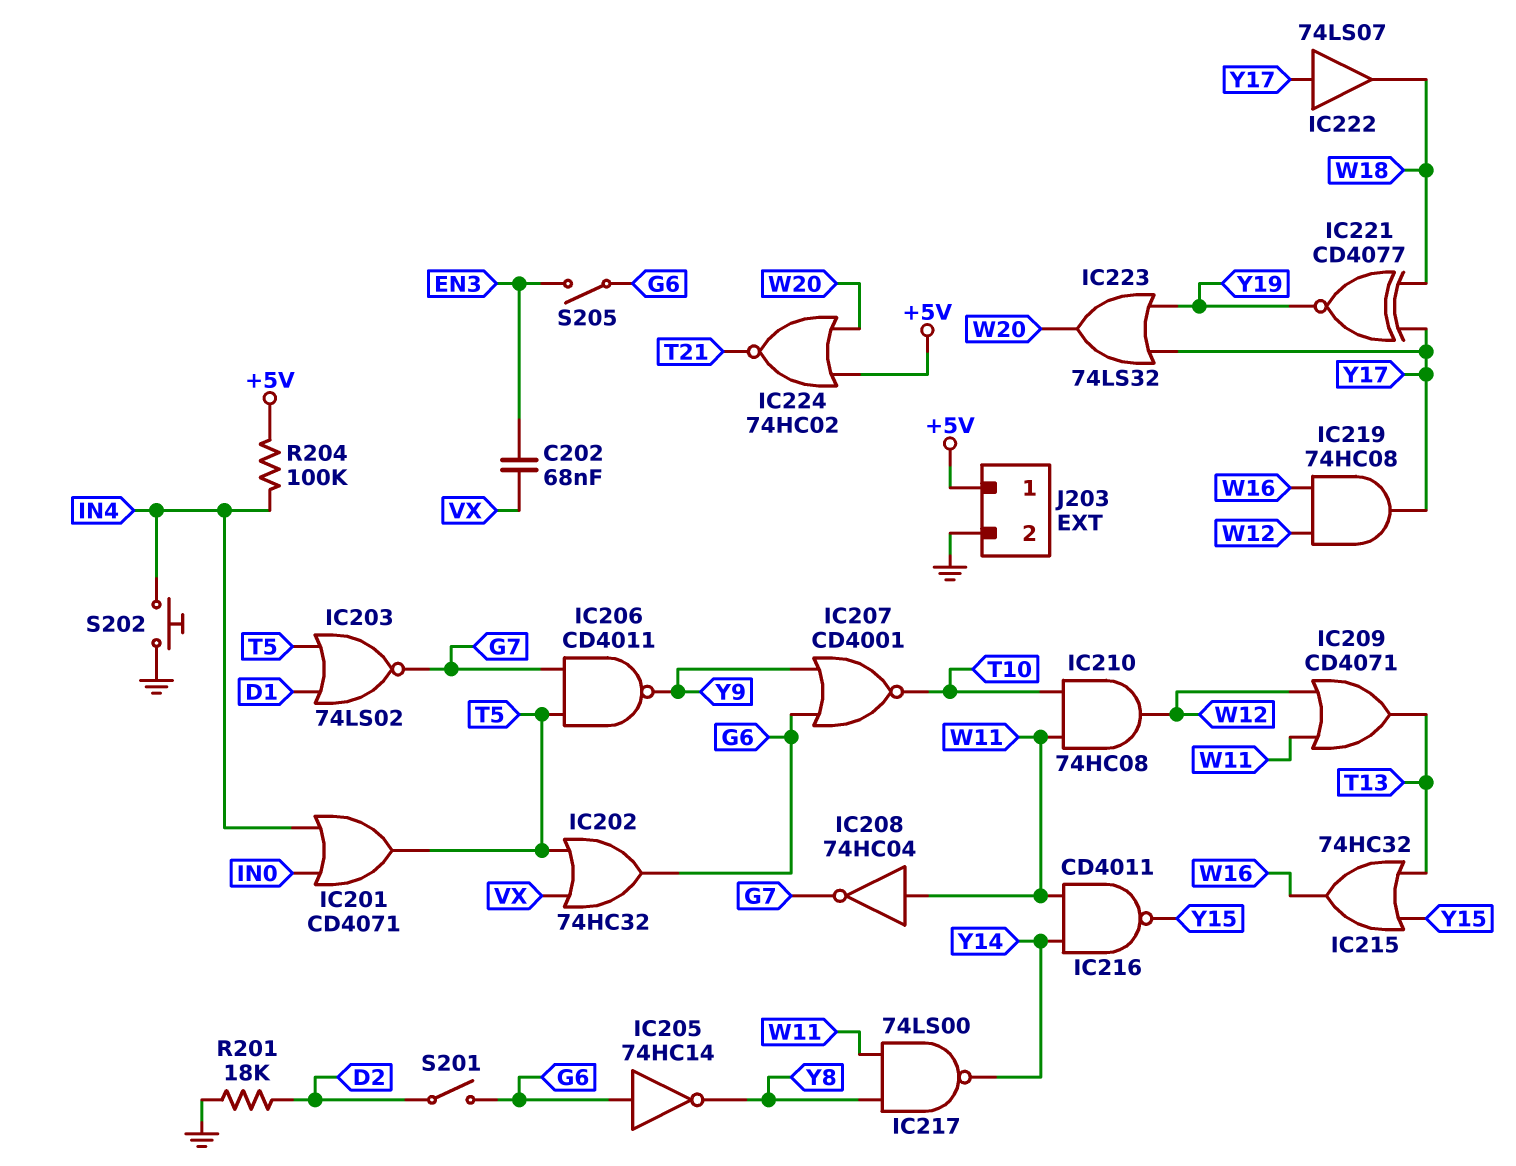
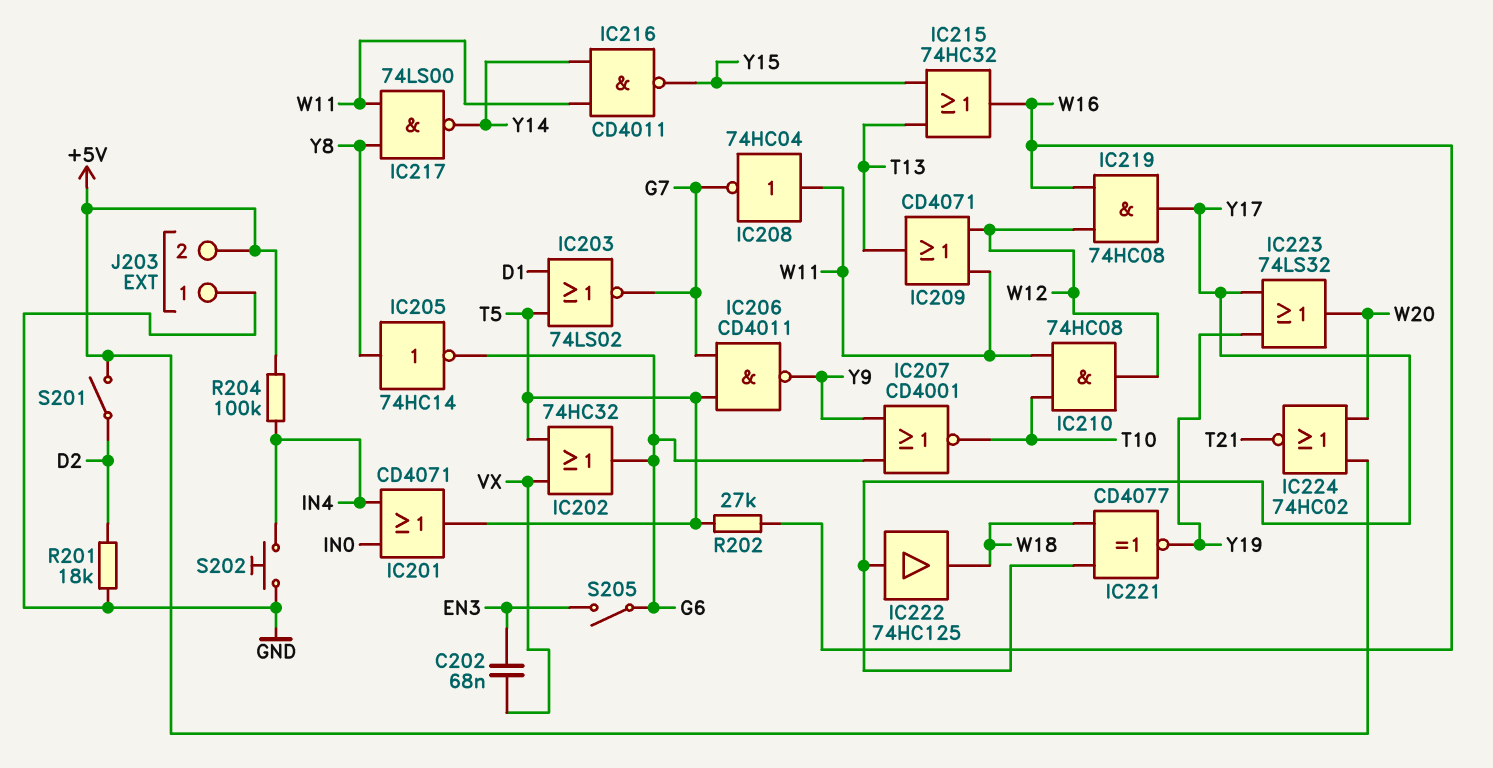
IC205: NOT 74HC14 (in G6, out Y8) -> NOT 74HC14 (in Y8, out G6)
IC222: buffer 74LS07 (in Y17, out W18) -> buffer 74HC125 (in Y17, out W18)
J203 pin 1: +5V -> GND
J203 pin 2: GND -> +5V
R202: none -> 27k (T5, W16)
S201: switch (D2, G6) -> switch (+5V, D2)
***
The last part of the records is the answer, beginning at the line that holds "IC222: buffer 74LS07" and including the final line, repeated exactly.

### ANSWER TO THIS TASK:
IC222: buffer 74LS07 (in Y17, out W18) -> buffer 74HC125 (in Y17, out W18)
J203 pin 1: +5V -> GND
J203 pin 2: GND -> +5V
R202: none -> 27k (T5, W16)
S201: switch (D2, G6) -> switch (+5V, D2)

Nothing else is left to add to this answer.